● REQUIRED WORK: Among the entries below, find the line with "[(333,583),(304,592),(314,614),(418,614),(410,569),(333,583)]" and the line with "[(47,99),(47,180),(72,180),(72,99),(47,99)]". Return exactly those lines and every line between them, but no pictures.
■ ■ ■ ■ ■
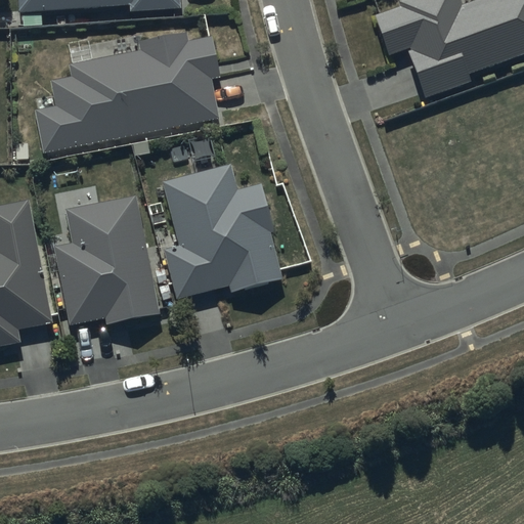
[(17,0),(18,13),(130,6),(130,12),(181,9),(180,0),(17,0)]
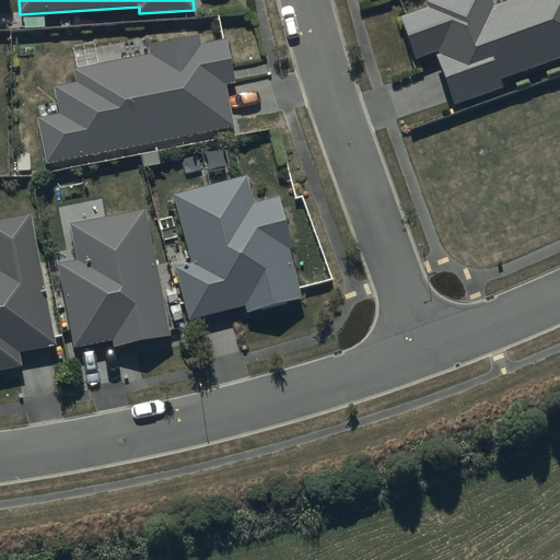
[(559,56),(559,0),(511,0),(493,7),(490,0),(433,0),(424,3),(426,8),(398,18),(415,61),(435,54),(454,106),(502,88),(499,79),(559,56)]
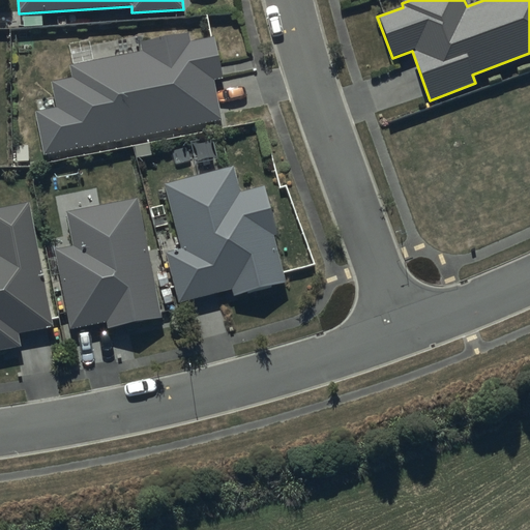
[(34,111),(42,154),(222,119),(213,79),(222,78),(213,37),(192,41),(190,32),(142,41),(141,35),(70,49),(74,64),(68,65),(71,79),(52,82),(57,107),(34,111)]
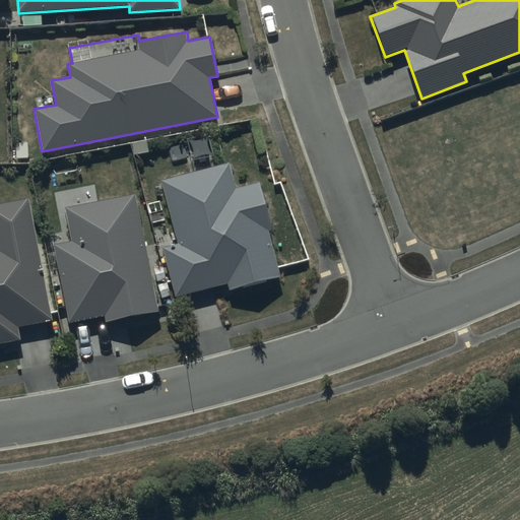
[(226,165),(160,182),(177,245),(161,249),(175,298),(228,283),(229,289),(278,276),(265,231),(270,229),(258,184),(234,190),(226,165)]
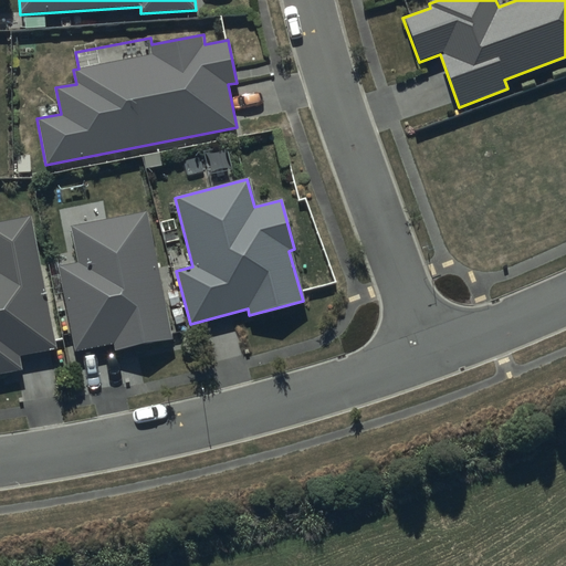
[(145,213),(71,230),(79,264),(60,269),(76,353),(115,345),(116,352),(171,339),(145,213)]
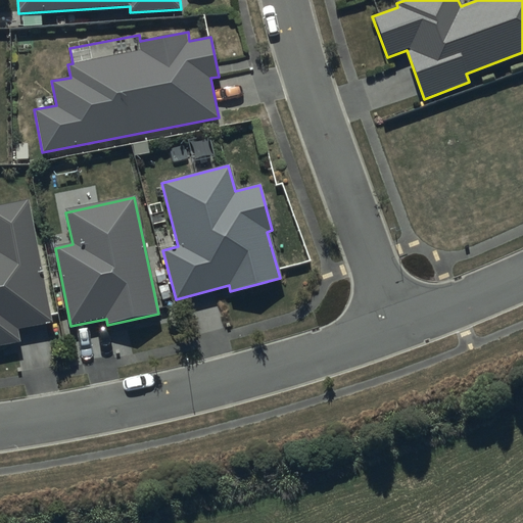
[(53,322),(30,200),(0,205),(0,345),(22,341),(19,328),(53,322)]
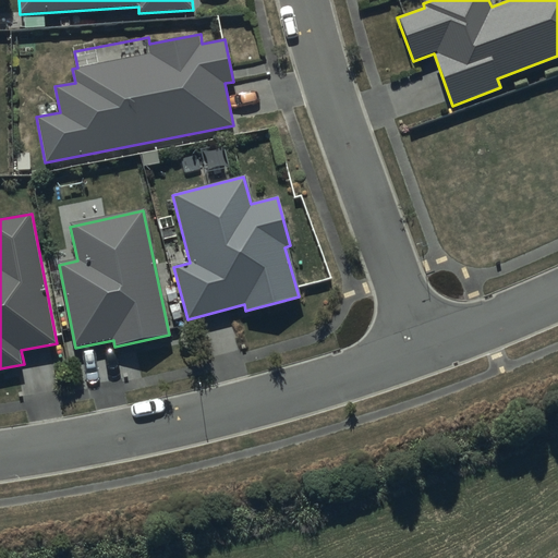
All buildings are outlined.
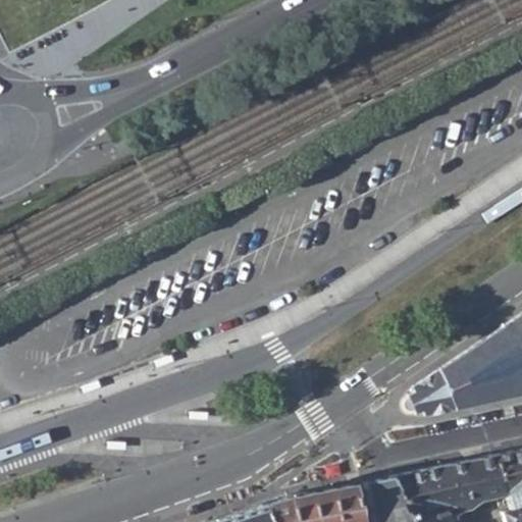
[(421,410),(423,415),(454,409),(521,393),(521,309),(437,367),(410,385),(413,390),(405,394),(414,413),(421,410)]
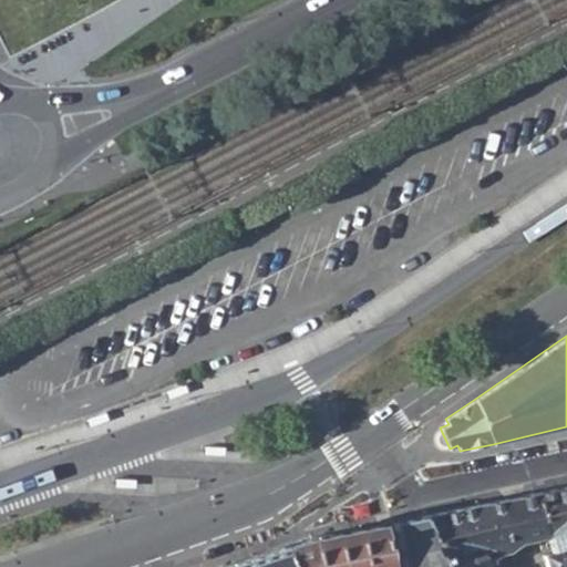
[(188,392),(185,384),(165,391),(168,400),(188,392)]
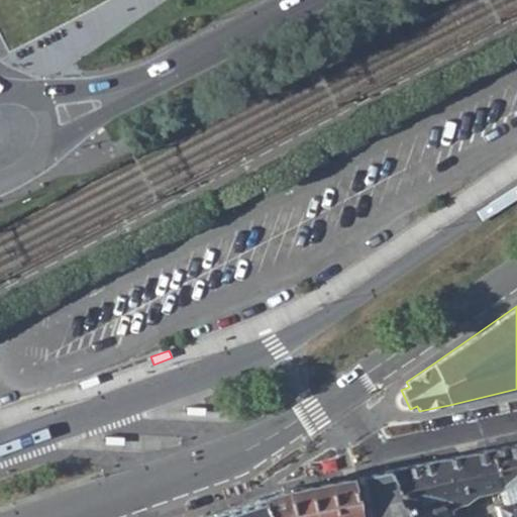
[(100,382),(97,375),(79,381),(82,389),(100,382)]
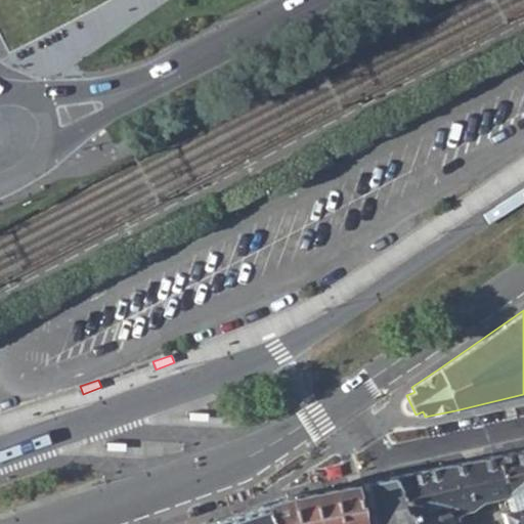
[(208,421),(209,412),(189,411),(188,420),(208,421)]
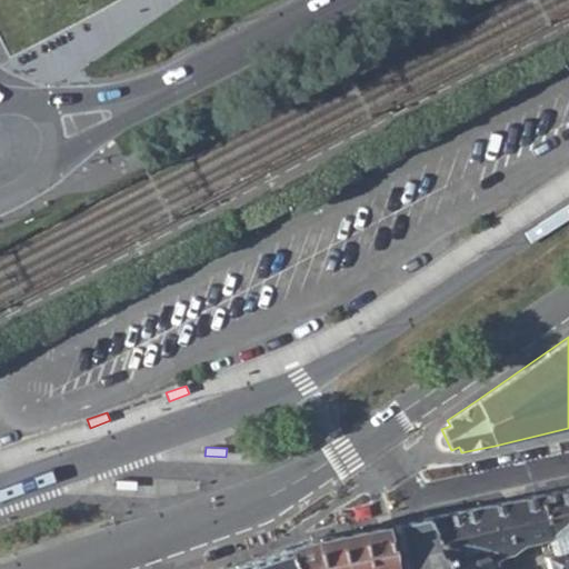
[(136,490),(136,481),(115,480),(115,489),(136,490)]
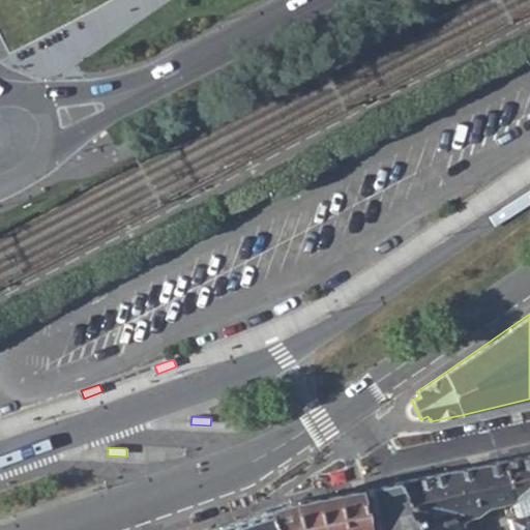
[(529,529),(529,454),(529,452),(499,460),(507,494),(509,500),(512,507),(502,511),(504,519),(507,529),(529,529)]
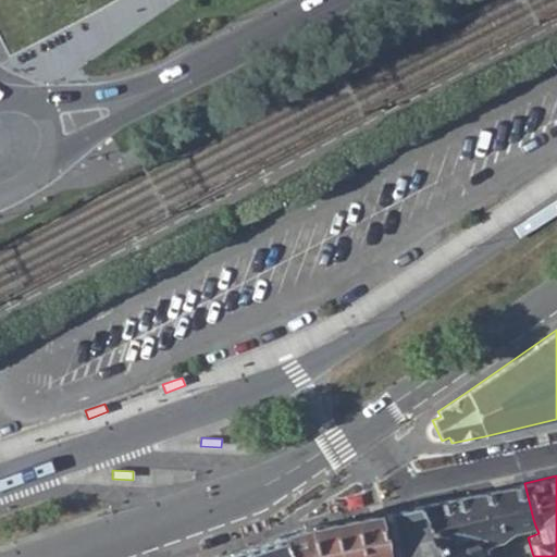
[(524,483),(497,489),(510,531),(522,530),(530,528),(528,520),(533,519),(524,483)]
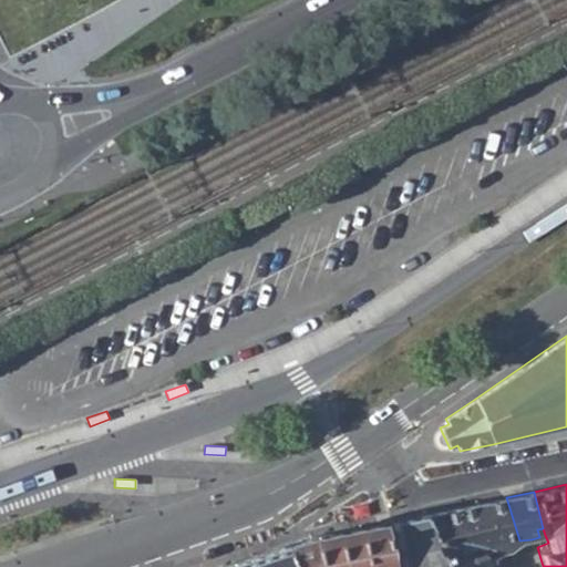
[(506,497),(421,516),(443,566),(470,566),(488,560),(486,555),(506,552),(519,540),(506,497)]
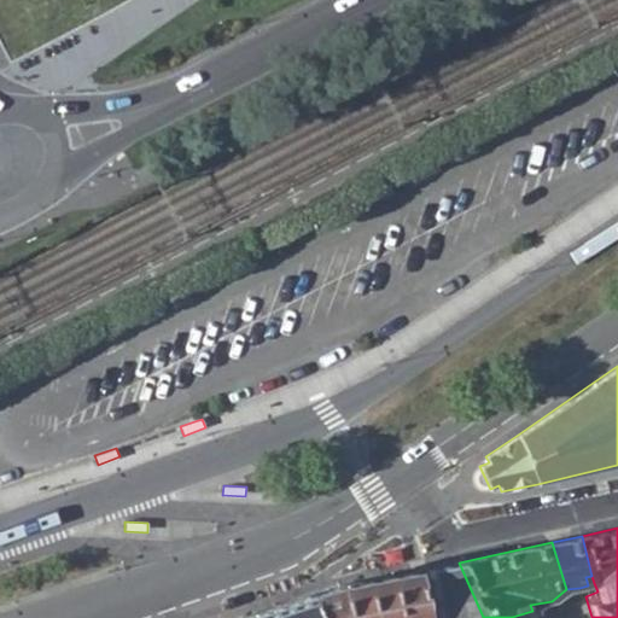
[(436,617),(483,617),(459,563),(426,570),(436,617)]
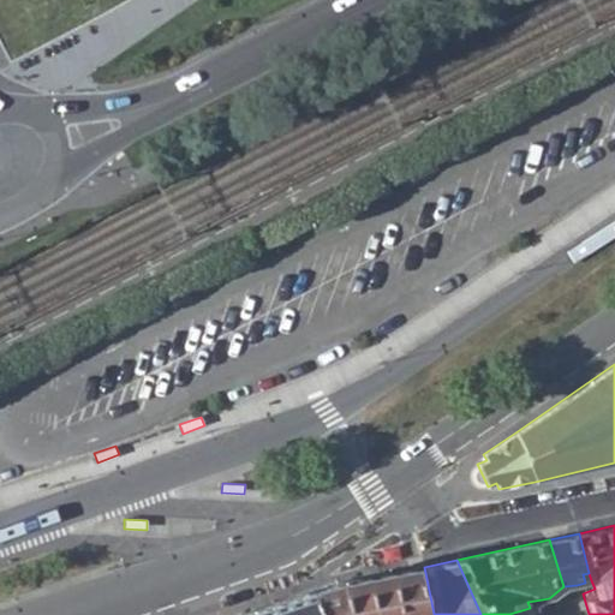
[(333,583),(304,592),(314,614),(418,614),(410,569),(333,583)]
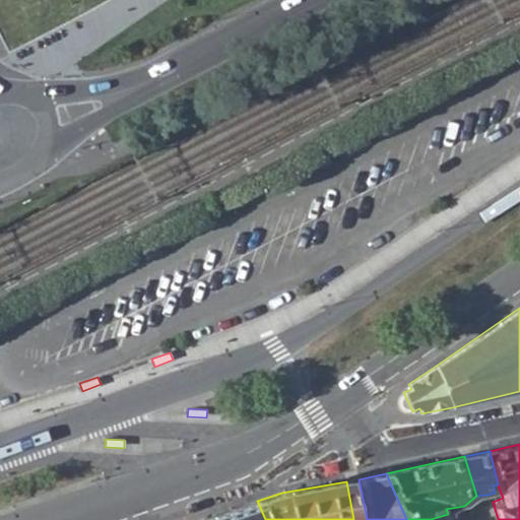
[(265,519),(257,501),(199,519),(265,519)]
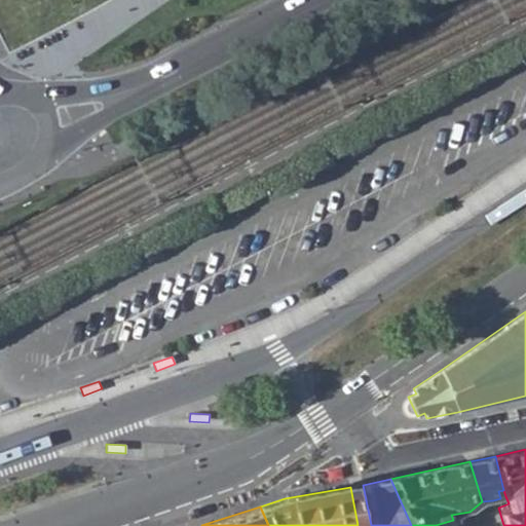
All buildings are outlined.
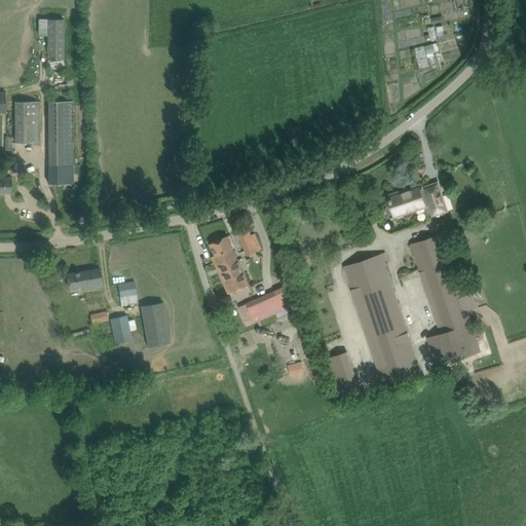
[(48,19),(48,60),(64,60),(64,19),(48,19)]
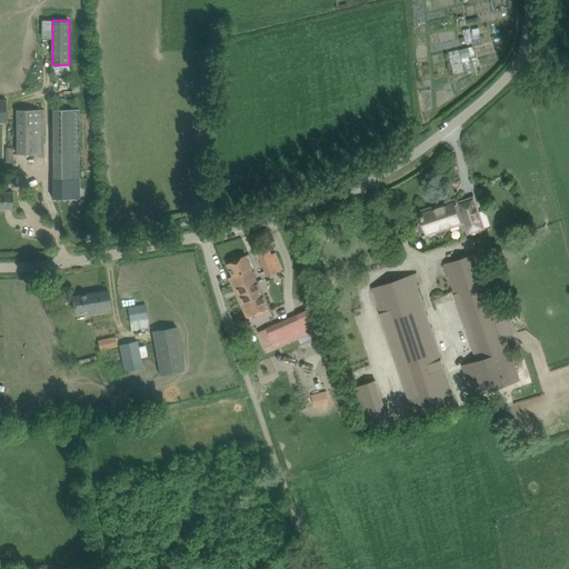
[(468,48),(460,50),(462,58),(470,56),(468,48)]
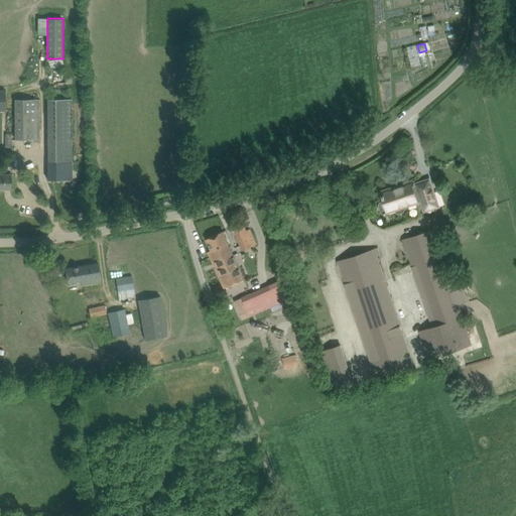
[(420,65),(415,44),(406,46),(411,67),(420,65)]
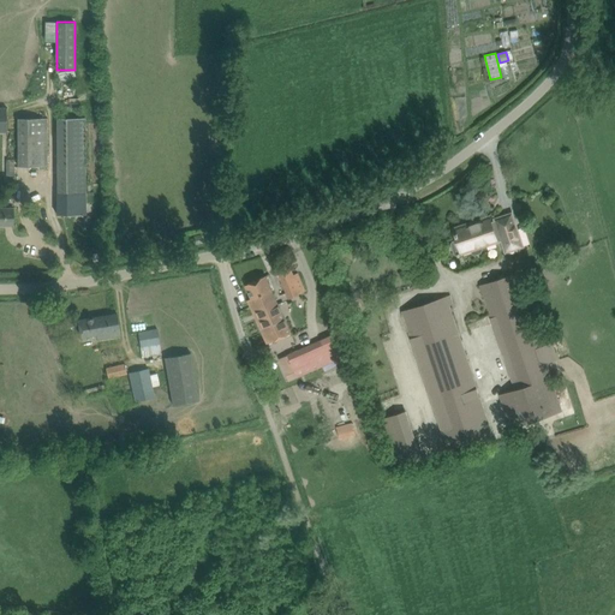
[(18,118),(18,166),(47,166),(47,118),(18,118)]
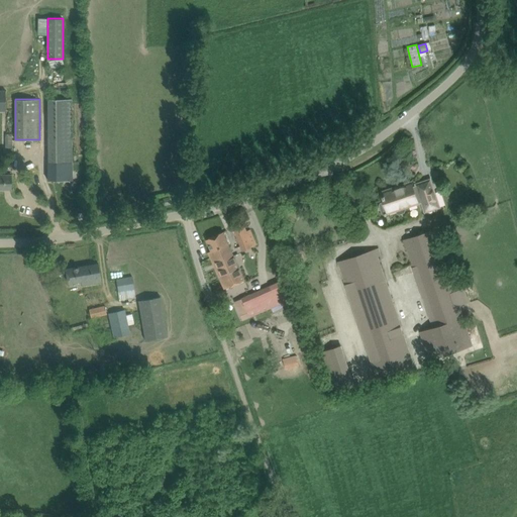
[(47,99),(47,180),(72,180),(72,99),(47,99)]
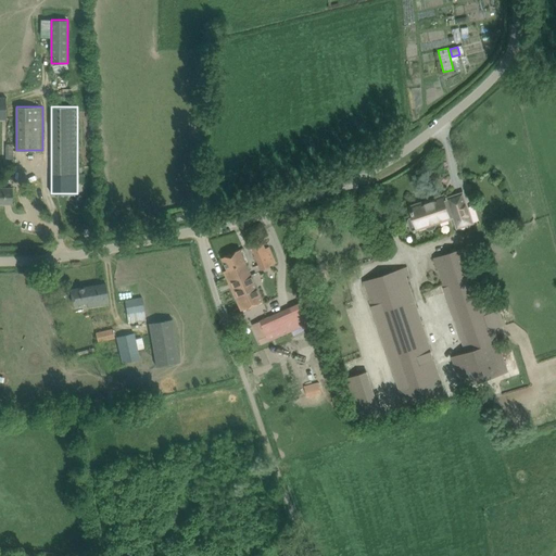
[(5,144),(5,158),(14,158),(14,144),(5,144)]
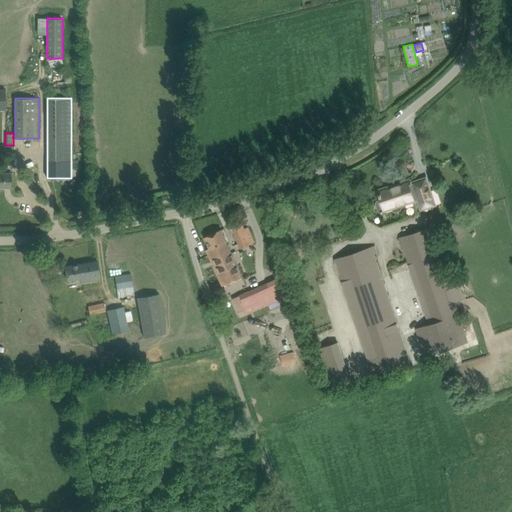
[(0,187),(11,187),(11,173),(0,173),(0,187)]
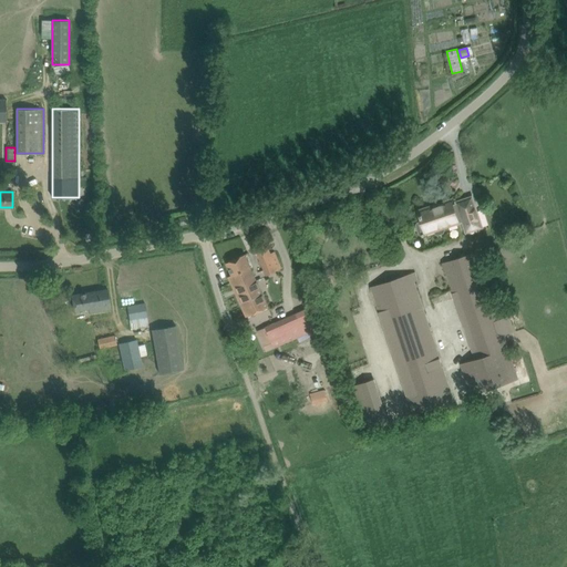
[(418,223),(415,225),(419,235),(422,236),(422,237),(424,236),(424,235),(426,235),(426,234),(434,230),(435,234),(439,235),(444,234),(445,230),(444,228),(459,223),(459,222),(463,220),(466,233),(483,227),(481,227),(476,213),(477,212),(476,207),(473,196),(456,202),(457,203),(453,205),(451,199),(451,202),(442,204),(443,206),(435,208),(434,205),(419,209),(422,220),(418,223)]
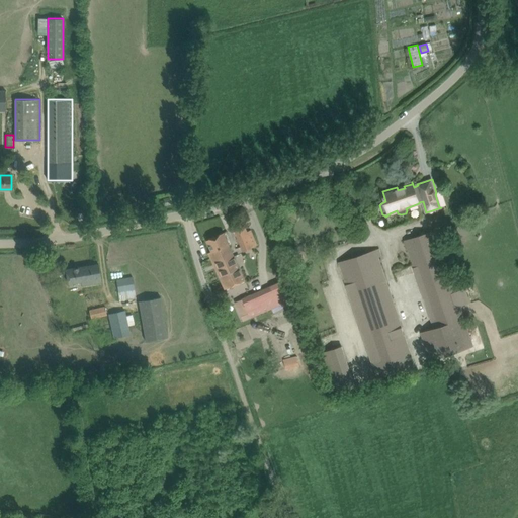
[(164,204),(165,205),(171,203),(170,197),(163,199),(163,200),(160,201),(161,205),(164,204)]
■ ■ ■ ■ ■
● OUTPUT OF THE TASK:
[(333,583),(304,592),(314,614),(418,614),(410,569),(333,583)]
[(265,519),(257,501),(199,519),(265,519)]
All buildings are outlined.
[(48,19),(48,60),(64,60),(64,19),(48,19)]
[(468,48),(460,50),(462,58),(470,56),(468,48)]
[(420,65),(415,44),(406,46),(411,67),(420,65)]
[(18,118),(18,166),(47,166),(47,118),(18,118)]
[(47,99),(47,180),(72,180),(72,99),(47,99)]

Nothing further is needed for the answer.